● TASK INPUTS
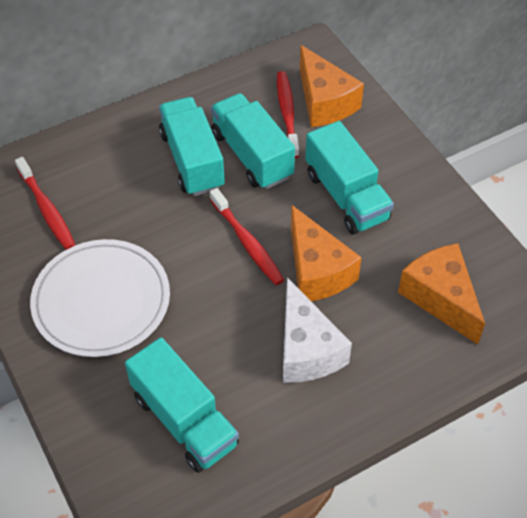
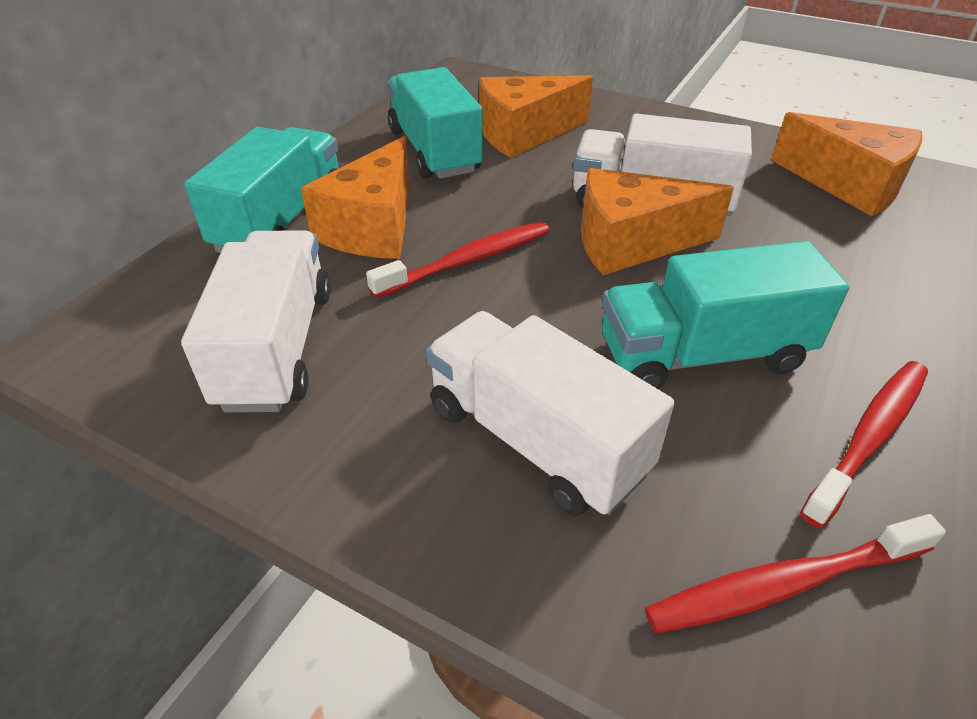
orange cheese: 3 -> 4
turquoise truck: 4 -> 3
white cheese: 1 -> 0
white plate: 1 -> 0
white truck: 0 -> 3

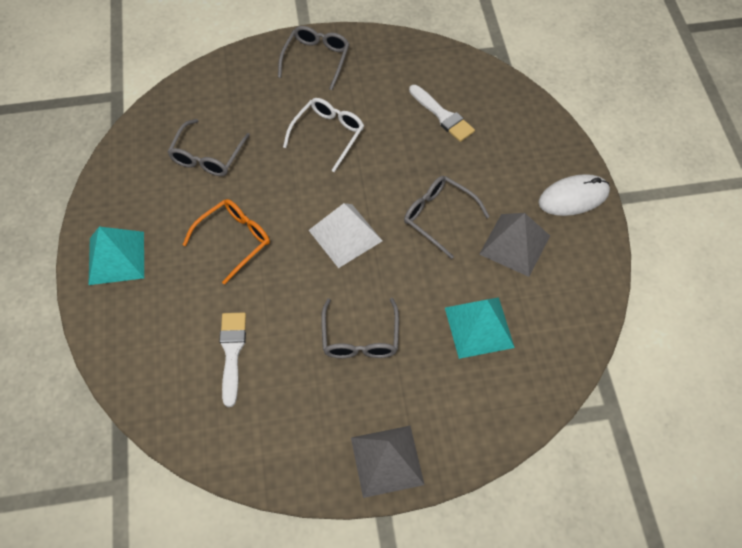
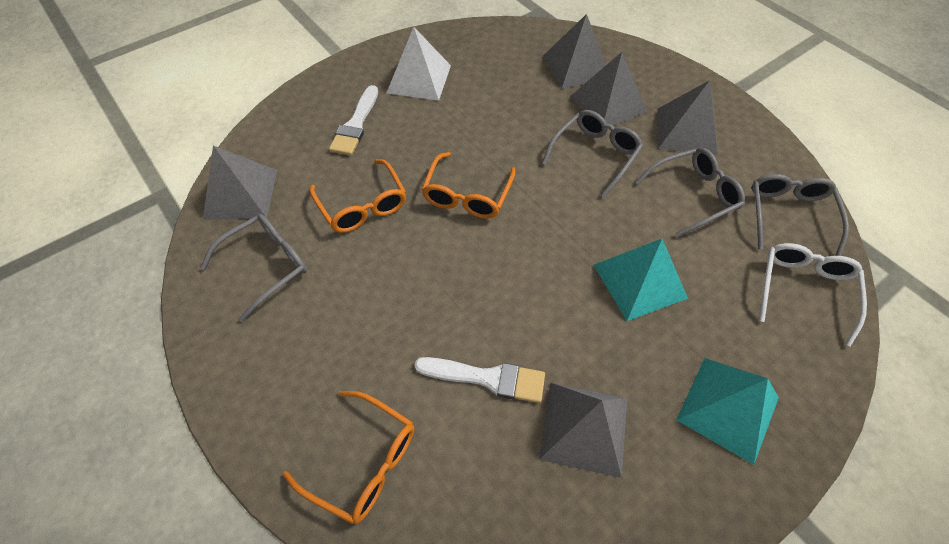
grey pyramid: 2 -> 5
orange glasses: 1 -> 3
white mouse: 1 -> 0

● WORK TO BE COMPLETED
Above are the records. How many of their lines hold "white"? Answer with the number alone.

● THE COMPLETED TASK
4